Activity: Would you please return the lines of the entries below starting at the line that has "pos1: [351, 360, 406, 425]" and ending at the line that has "pos1: [431, 111, 461, 135]", both included, exactly as they are?

Exercise input:
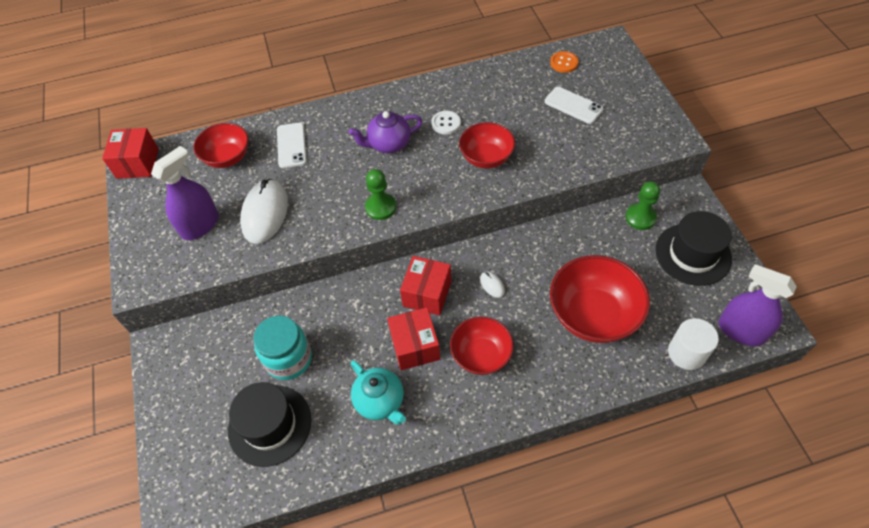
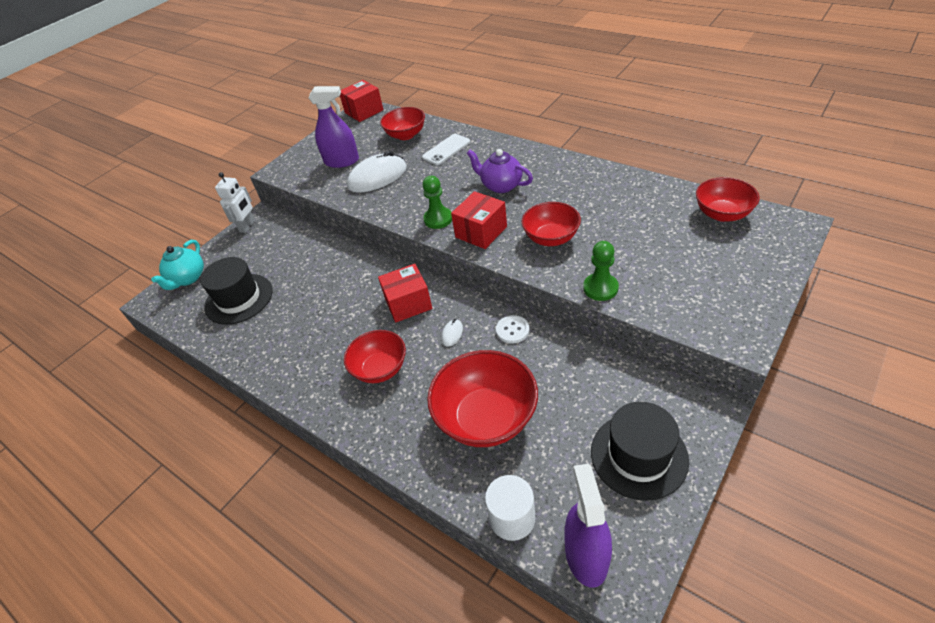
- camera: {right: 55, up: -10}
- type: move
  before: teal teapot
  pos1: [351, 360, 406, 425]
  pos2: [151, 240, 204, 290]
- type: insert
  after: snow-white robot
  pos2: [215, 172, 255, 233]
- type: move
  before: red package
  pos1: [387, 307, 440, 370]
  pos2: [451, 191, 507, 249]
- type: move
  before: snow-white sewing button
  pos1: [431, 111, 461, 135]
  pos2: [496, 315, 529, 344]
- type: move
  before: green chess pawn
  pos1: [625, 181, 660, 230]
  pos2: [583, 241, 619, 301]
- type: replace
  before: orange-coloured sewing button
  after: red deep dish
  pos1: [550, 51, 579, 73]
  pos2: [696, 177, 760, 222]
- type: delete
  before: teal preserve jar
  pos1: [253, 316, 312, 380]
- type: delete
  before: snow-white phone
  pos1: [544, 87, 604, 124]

Task solution:
  pos1: [351, 360, 406, 425]
  pos2: [151, 240, 204, 290]
- type: insert
  after: snow-white robot
  pos2: [215, 172, 255, 233]
- type: move
  before: red package
  pos1: [387, 307, 440, 370]
  pos2: [451, 191, 507, 249]
- type: move
  before: snow-white sewing button
  pos1: [431, 111, 461, 135]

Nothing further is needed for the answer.